▶ [WHAT YOU HAVE TO DO]: Transcribe word for word the lines below from the line with "GAS2: MQ-2 -> MQ-135" through the line with "LIGHT3: LM393 -> TEMT6000", ends included.

▶ [RECORDS PROVIDED]:
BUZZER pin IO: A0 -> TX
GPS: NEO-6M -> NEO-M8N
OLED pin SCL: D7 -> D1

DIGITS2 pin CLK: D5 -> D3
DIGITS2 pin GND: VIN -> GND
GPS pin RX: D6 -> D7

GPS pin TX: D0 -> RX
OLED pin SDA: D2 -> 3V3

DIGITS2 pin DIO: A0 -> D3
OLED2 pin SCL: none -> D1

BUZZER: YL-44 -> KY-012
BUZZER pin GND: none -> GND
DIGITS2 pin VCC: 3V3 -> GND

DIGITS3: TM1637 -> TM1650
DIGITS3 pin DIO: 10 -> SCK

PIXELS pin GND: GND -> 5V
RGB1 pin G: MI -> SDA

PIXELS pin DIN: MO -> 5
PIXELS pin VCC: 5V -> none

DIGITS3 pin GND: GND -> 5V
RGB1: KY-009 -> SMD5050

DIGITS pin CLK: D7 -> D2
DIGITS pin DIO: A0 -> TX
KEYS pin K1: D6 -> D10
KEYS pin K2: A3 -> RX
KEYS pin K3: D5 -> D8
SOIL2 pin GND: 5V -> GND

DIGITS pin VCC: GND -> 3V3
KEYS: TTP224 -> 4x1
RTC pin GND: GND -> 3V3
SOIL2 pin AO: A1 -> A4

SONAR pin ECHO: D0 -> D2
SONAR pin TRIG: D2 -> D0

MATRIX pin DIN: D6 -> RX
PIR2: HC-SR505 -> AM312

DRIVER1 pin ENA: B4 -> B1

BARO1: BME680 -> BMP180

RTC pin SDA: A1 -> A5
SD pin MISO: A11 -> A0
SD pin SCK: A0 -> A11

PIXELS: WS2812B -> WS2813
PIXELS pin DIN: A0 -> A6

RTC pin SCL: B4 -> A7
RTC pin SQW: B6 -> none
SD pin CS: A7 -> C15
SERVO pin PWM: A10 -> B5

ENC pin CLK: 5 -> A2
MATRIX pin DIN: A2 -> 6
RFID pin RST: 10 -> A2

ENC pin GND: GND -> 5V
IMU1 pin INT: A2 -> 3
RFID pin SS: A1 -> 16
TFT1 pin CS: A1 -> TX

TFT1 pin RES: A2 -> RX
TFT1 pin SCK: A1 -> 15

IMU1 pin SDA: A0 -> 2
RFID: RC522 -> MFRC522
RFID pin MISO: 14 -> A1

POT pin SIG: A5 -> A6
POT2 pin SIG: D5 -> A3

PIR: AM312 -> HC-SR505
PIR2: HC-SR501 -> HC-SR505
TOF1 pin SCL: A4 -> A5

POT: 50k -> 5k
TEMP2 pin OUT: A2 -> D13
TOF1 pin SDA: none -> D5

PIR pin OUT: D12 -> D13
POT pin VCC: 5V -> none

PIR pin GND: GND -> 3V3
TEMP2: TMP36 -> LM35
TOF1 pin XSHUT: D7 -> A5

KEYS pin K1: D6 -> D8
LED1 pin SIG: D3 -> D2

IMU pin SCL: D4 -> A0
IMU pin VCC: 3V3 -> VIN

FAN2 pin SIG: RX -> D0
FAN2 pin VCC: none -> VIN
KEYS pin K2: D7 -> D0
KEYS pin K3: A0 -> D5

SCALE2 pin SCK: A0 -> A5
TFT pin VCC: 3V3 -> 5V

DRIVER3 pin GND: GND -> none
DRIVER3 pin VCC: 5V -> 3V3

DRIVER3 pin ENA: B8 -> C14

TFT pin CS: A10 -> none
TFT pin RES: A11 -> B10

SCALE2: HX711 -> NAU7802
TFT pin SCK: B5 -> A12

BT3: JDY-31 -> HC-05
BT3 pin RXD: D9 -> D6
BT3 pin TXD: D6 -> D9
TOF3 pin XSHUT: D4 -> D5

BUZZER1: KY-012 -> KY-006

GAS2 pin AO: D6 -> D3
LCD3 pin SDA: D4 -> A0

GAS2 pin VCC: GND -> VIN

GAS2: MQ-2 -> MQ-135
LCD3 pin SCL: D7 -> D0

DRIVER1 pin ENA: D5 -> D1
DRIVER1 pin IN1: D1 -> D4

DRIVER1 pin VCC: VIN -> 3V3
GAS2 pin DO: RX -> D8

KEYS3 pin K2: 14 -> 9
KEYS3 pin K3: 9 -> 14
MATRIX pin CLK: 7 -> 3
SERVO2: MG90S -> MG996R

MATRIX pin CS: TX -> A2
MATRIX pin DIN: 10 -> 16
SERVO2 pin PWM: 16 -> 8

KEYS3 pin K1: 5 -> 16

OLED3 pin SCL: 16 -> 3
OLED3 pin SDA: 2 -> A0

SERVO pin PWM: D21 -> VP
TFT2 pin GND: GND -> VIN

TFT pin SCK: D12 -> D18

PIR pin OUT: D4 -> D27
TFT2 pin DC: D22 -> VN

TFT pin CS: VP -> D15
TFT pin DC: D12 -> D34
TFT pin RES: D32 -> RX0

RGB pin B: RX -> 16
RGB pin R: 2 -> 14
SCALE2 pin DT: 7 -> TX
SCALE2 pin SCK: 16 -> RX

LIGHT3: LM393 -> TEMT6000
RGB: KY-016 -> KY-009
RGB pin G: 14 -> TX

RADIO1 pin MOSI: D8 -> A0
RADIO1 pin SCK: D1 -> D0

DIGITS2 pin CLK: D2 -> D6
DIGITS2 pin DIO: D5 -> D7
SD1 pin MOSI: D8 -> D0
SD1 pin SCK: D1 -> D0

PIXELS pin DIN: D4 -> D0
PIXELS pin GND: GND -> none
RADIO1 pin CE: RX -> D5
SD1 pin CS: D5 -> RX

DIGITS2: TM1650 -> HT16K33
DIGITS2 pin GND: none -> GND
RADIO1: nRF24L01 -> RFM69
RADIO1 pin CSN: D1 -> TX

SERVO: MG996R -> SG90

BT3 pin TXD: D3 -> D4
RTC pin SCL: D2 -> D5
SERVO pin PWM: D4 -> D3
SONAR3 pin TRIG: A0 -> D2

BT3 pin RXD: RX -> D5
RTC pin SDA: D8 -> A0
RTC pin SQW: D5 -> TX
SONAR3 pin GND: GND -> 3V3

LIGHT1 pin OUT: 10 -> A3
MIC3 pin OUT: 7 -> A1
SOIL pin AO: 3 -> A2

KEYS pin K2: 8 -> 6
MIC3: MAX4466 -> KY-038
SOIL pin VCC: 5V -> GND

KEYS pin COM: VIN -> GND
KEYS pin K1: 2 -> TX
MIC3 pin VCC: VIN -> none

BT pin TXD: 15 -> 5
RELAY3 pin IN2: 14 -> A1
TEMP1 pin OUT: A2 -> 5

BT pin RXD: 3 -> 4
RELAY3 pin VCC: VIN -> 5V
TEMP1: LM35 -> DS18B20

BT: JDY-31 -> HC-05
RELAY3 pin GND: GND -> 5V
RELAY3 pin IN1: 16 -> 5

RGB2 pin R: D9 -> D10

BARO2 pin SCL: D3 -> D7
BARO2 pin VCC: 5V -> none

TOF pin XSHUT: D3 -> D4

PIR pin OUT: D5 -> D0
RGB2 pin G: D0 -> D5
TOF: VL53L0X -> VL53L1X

▶ [THE ANSWER]:
GAS2: MQ-2 -> MQ-135
LCD3 pin SCL: D7 -> D0

DRIVER1 pin ENA: D5 -> D1
DRIVER1 pin IN1: D1 -> D4

DRIVER1 pin VCC: VIN -> 3V3
GAS2 pin DO: RX -> D8

KEYS3 pin K2: 14 -> 9
KEYS3 pin K3: 9 -> 14
MATRIX pin CLK: 7 -> 3
SERVO2: MG90S -> MG996R

MATRIX pin CS: TX -> A2
MATRIX pin DIN: 10 -> 16
SERVO2 pin PWM: 16 -> 8

KEYS3 pin K1: 5 -> 16

OLED3 pin SCL: 16 -> 3
OLED3 pin SDA: 2 -> A0

SERVO pin PWM: D21 -> VP
TFT2 pin GND: GND -> VIN

TFT pin SCK: D12 -> D18

PIR pin OUT: D4 -> D27
TFT2 pin DC: D22 -> VN

TFT pin CS: VP -> D15
TFT pin DC: D12 -> D34
TFT pin RES: D32 -> RX0

RGB pin B: RX -> 16
RGB pin R: 2 -> 14
SCALE2 pin DT: 7 -> TX
SCALE2 pin SCK: 16 -> RX

LIGHT3: LM393 -> TEMT6000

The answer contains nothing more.